(Beginning of RAW DATA)

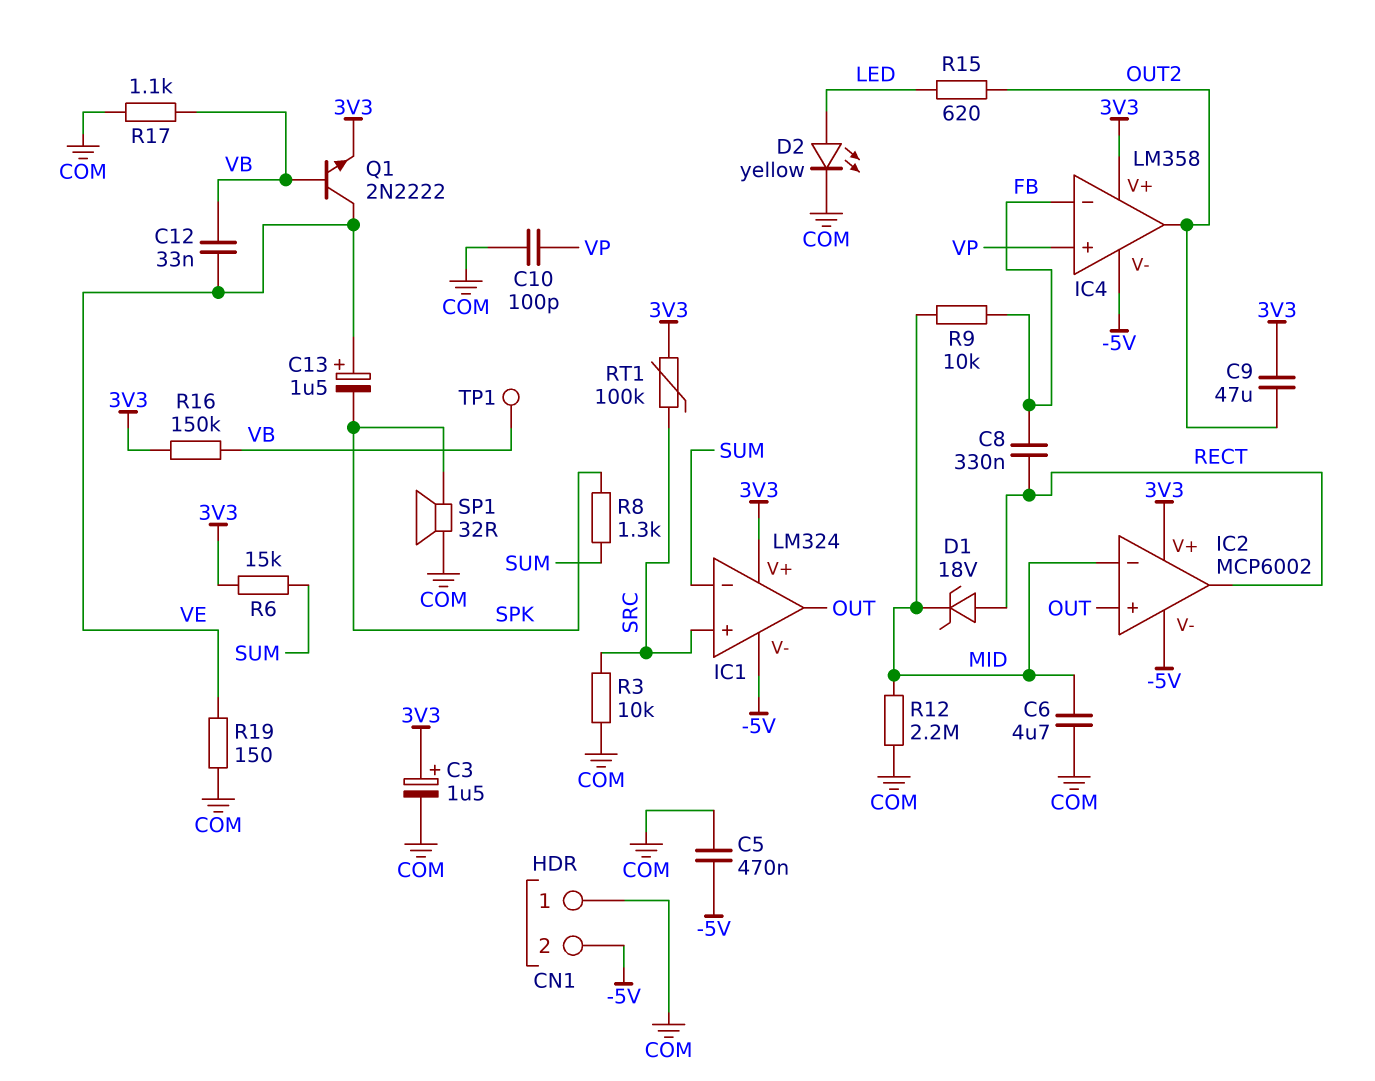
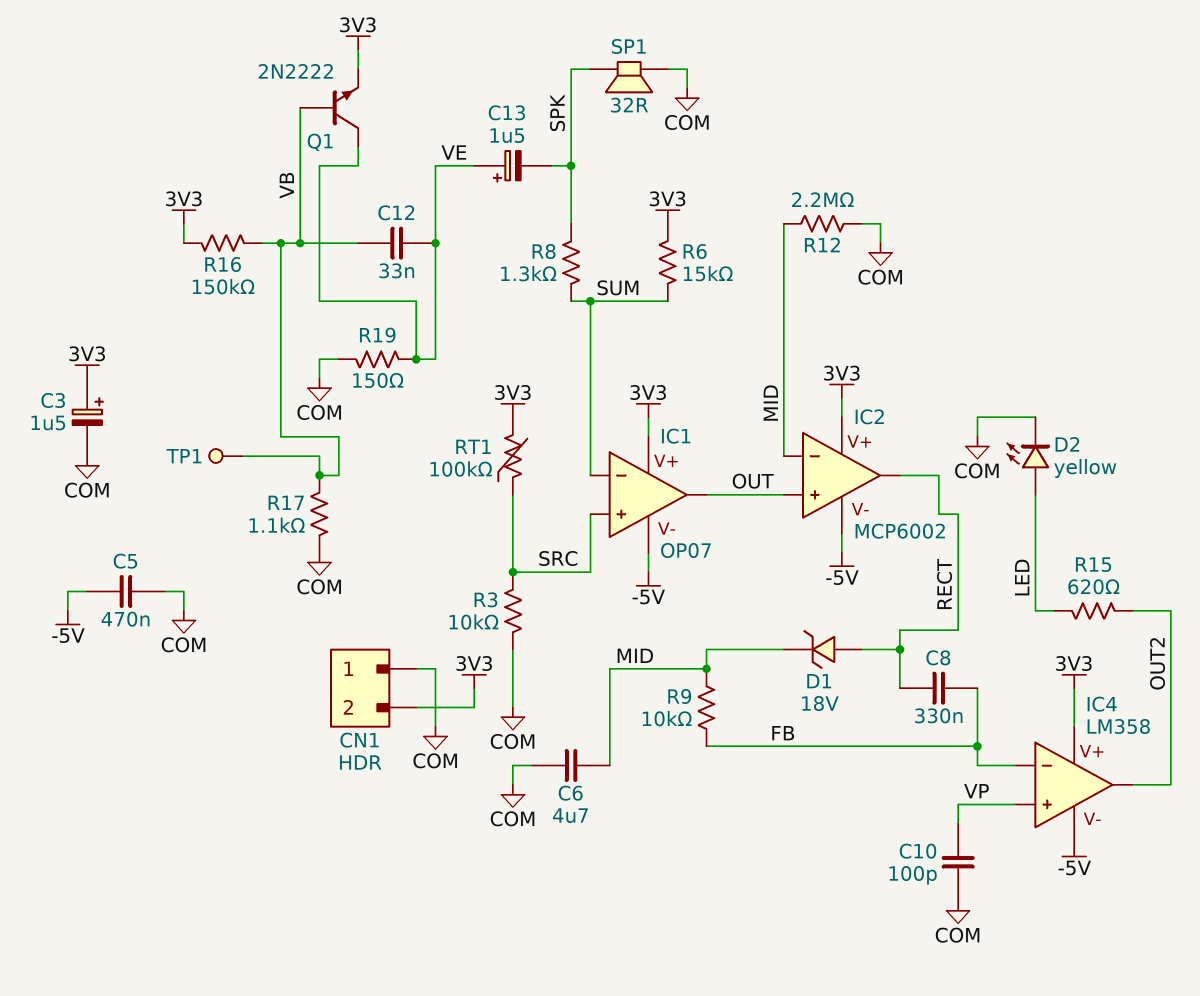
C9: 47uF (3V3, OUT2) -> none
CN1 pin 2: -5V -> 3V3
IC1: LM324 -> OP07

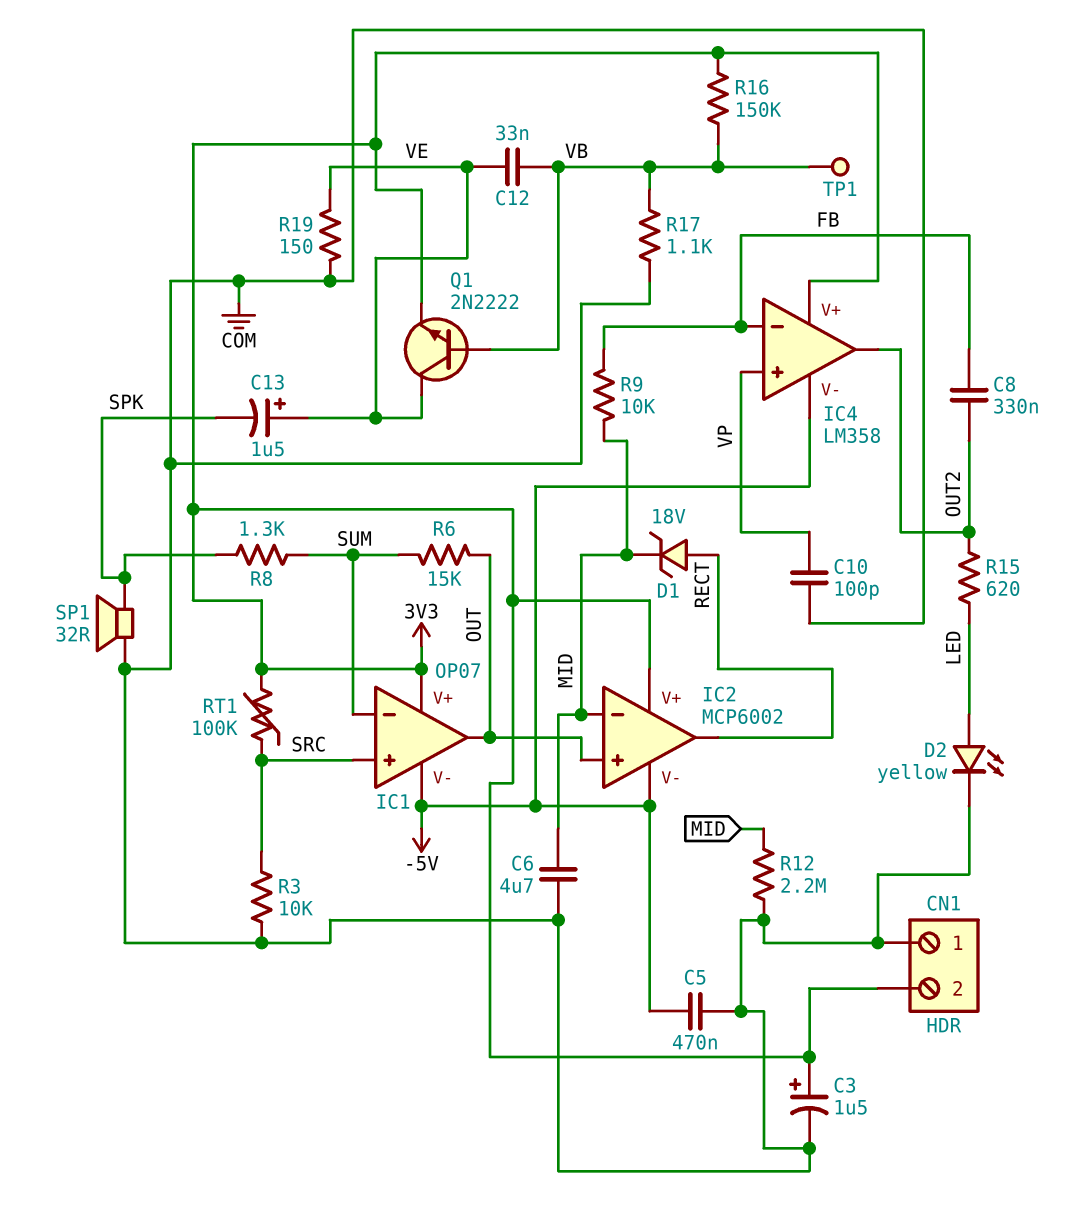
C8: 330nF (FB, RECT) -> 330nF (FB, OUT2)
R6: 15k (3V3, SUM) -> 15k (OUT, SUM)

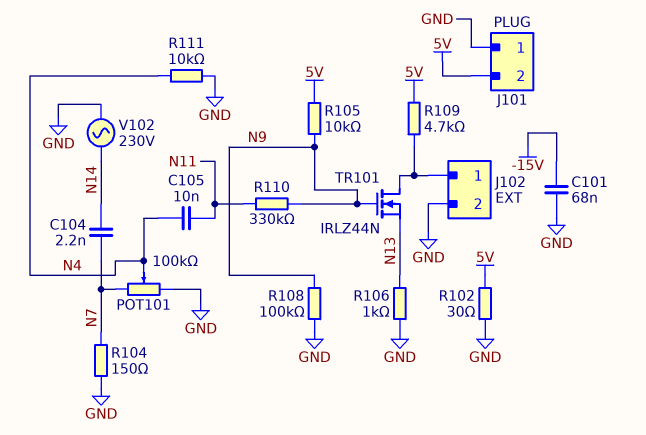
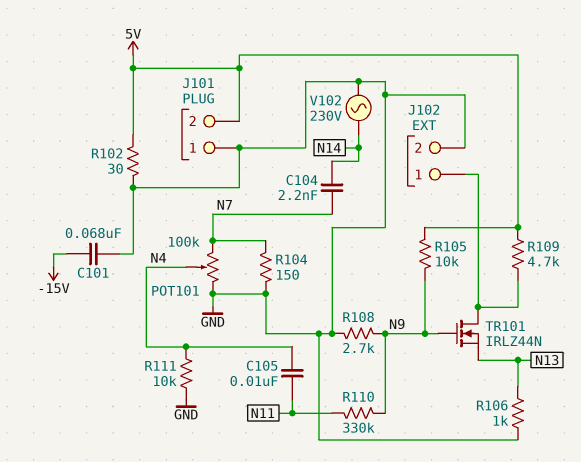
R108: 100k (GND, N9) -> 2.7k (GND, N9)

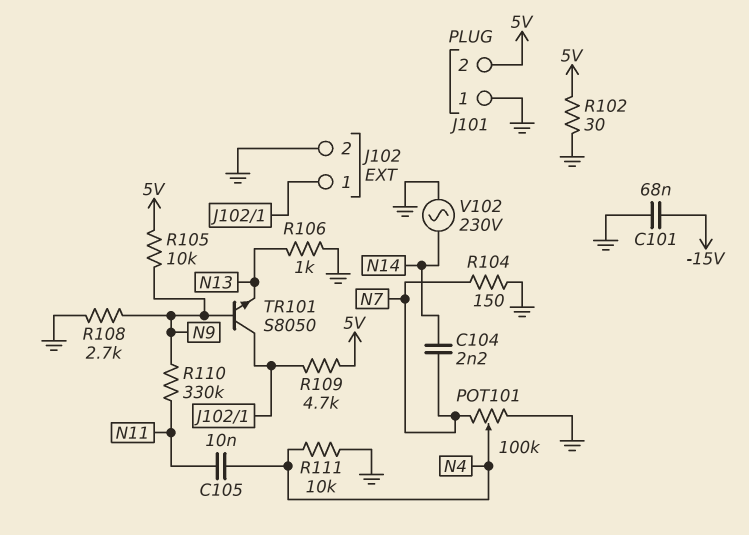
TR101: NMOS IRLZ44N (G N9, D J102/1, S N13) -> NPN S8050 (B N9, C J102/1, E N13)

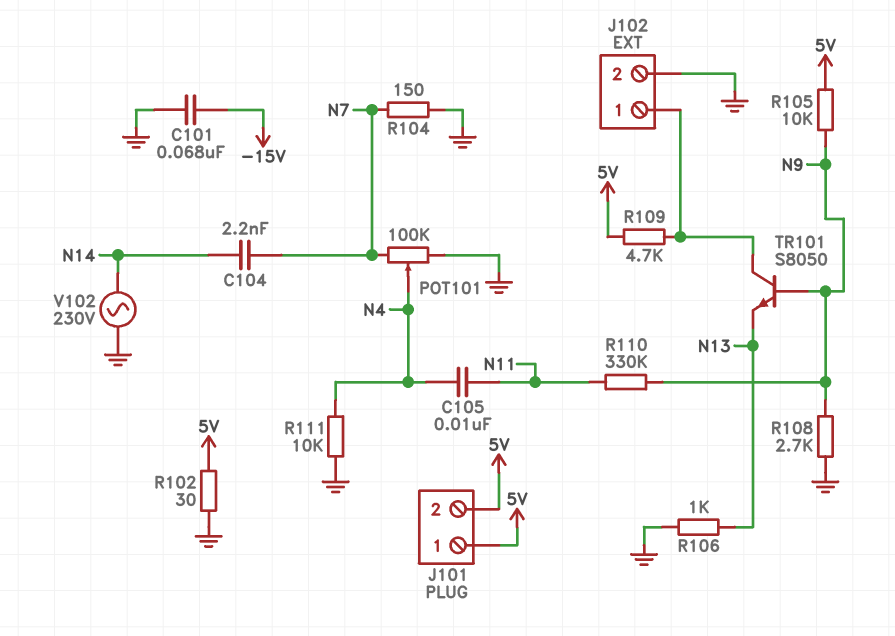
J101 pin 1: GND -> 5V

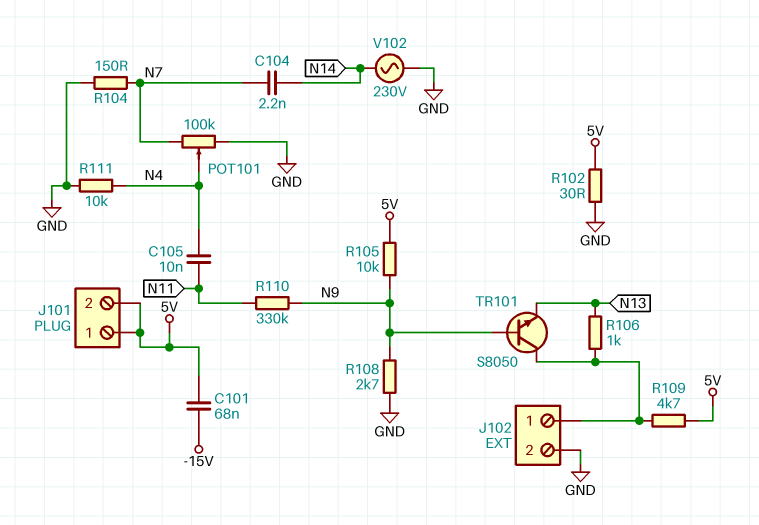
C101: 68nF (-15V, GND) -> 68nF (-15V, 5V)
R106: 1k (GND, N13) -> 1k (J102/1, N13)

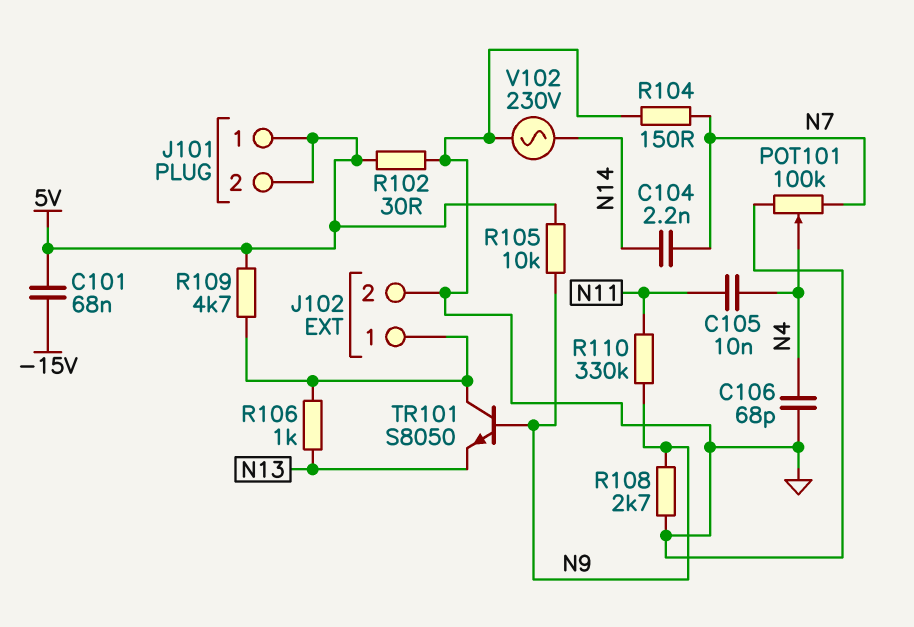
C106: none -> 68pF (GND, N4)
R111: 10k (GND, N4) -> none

(End of RAW DATA)

Find the lines above that contain the word "none" and collect them.

**RESPONSE FOR THIS EXERCISE**
C9: 47uF (3V3, OUT2) -> none
C106: none -> 68pF (GND, N4)
R111: 10k (GND, N4) -> none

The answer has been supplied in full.